▶ _Material for this exercise_:
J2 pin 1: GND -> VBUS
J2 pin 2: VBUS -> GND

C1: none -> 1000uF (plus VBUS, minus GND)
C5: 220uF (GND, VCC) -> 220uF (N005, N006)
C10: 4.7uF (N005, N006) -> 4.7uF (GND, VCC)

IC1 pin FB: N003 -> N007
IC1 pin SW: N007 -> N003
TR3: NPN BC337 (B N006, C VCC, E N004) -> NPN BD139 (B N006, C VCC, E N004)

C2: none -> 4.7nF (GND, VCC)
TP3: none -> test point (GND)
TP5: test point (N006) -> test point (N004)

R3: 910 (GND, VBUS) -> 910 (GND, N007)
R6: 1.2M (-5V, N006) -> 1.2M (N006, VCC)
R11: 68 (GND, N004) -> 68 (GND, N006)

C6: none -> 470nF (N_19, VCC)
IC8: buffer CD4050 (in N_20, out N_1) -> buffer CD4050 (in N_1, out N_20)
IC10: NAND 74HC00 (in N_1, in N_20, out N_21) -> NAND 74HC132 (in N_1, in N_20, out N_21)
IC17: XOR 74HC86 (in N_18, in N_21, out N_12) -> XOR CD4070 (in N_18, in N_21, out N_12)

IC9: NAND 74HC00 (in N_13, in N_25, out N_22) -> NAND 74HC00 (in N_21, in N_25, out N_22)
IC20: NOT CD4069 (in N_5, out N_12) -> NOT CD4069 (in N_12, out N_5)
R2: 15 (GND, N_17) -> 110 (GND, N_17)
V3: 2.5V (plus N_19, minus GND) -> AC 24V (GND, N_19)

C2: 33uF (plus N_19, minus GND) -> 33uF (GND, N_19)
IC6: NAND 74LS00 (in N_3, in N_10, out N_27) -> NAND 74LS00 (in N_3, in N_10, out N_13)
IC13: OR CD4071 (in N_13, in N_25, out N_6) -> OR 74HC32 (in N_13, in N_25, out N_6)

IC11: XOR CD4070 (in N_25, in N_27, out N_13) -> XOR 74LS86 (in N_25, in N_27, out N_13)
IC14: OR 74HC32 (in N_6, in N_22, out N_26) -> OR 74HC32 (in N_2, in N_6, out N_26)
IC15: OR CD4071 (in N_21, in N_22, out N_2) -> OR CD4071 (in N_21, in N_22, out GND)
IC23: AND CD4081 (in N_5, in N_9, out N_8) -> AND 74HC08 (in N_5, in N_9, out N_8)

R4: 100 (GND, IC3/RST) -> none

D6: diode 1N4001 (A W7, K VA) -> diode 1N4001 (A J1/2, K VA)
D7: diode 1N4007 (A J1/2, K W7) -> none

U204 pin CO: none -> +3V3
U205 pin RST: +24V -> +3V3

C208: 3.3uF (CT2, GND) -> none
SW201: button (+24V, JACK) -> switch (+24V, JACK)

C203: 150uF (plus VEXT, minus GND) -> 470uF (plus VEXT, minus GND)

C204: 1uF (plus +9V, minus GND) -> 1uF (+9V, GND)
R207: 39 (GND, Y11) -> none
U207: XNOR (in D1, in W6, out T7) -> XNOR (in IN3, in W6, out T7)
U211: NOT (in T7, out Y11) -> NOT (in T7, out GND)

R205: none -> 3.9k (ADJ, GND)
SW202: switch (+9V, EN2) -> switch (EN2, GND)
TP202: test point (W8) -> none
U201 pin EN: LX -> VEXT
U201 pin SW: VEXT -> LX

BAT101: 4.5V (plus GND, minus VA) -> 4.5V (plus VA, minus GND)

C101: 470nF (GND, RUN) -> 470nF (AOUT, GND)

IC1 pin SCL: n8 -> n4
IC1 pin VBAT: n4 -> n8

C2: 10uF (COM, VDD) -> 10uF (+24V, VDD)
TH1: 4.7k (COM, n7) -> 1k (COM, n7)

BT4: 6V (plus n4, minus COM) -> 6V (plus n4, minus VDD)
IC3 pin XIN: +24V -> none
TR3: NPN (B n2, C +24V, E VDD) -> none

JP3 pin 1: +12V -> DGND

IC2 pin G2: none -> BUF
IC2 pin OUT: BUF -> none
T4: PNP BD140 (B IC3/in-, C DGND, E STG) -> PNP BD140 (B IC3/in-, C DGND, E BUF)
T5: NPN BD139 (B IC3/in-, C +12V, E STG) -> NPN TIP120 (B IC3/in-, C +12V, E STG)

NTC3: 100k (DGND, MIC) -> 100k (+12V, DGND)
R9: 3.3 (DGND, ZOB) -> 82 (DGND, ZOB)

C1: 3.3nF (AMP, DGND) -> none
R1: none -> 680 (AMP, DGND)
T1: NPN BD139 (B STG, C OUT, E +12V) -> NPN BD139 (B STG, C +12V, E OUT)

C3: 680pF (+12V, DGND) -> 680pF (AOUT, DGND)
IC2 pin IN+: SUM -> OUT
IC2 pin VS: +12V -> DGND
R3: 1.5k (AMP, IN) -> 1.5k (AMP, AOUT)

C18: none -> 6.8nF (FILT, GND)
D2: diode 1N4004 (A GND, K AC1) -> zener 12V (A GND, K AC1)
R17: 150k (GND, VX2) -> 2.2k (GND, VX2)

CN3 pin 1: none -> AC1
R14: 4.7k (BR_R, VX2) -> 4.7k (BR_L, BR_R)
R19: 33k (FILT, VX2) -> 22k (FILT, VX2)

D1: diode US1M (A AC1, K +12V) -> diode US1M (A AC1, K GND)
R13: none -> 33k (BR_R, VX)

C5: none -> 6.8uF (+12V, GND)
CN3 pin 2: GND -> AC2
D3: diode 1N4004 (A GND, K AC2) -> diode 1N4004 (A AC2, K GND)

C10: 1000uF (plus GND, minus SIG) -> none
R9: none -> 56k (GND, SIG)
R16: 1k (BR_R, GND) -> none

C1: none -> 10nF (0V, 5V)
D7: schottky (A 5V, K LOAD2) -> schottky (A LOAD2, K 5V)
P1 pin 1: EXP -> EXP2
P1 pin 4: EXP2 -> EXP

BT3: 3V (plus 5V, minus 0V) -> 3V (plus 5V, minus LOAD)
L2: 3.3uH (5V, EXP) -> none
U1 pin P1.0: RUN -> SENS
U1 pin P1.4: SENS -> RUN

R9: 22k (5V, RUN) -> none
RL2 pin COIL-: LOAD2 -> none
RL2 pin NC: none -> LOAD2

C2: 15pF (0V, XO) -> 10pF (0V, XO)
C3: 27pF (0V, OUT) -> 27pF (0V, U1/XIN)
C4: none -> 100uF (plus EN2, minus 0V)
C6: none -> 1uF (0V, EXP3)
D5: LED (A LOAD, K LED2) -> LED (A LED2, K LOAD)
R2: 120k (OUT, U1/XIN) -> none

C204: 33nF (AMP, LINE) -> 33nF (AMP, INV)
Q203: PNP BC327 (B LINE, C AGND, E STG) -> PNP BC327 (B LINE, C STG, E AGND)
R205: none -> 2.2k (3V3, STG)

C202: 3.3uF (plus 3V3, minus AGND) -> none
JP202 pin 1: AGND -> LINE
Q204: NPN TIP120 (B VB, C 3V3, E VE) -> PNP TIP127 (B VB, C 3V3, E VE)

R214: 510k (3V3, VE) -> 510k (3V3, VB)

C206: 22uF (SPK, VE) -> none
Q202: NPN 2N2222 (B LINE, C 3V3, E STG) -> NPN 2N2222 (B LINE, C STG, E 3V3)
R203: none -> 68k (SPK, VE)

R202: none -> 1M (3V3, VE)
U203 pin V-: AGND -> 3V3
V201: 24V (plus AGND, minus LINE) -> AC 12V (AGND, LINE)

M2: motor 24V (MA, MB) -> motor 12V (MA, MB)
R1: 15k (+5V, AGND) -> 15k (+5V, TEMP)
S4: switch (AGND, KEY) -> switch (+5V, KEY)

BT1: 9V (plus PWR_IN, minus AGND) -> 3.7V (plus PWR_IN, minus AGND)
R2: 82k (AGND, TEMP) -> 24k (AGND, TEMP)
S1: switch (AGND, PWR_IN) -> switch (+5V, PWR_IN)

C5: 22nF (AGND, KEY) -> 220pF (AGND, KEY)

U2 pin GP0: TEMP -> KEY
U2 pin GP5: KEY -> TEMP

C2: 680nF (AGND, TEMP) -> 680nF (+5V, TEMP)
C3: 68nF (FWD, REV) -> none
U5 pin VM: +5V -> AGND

▶ _The task_:
Both the first line of the data above and the line with "TR3: NPN BC337" must be included; please return exactly those lines and the ones between them.

▶ _Response area_:
J2 pin 1: GND -> VBUS
J2 pin 2: VBUS -> GND

C1: none -> 1000uF (plus VBUS, minus GND)
C5: 220uF (GND, VCC) -> 220uF (N005, N006)
C10: 4.7uF (N005, N006) -> 4.7uF (GND, VCC)

IC1 pin FB: N003 -> N007
IC1 pin SW: N007 -> N003
TR3: NPN BC337 (B N006, C VCC, E N004) -> NPN BD139 (B N006, C VCC, E N004)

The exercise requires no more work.